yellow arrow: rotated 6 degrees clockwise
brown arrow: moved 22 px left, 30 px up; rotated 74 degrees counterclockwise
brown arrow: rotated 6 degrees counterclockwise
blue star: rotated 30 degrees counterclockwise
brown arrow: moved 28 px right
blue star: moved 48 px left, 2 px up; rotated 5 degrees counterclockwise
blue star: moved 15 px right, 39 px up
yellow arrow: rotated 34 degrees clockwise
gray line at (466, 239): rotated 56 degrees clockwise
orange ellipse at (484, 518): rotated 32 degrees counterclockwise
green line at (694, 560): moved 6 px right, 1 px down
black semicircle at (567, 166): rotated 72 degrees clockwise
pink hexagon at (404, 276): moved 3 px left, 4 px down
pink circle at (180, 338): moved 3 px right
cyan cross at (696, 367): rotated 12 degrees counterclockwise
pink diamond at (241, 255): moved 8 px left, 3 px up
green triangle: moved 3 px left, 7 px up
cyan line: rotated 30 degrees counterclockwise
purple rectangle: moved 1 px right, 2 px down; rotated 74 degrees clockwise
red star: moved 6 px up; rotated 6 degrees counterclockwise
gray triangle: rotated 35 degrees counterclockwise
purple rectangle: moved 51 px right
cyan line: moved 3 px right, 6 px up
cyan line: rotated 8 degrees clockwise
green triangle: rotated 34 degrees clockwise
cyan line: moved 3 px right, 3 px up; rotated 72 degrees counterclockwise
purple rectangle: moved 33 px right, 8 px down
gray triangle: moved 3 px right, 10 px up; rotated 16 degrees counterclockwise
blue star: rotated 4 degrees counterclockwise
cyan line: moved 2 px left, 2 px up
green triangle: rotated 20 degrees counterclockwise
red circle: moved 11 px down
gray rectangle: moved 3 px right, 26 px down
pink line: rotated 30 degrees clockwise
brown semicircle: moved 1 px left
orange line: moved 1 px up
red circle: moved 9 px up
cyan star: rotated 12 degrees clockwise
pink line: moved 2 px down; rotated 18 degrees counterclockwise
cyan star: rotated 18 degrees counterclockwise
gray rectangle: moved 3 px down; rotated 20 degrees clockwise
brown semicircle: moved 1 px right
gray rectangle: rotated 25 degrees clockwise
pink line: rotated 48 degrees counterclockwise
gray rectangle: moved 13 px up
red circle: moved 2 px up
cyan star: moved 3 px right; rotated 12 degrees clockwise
....
**EXERCISE:** Copy out the rows above word for word, beginning with the first row and continuing through the row that contains "blue star: moved 15 px right, 39 px up", and nothing else.

**WRITTEN RESPONSE:**
yellow arrow: rotated 6 degrees clockwise
brown arrow: moved 22 px left, 30 px up; rotated 74 degrees counterclockwise
brown arrow: rotated 6 degrees counterclockwise
blue star: rotated 30 degrees counterclockwise
brown arrow: moved 28 px right
blue star: moved 48 px left, 2 px up; rotated 5 degrees counterclockwise
blue star: moved 15 px right, 39 px up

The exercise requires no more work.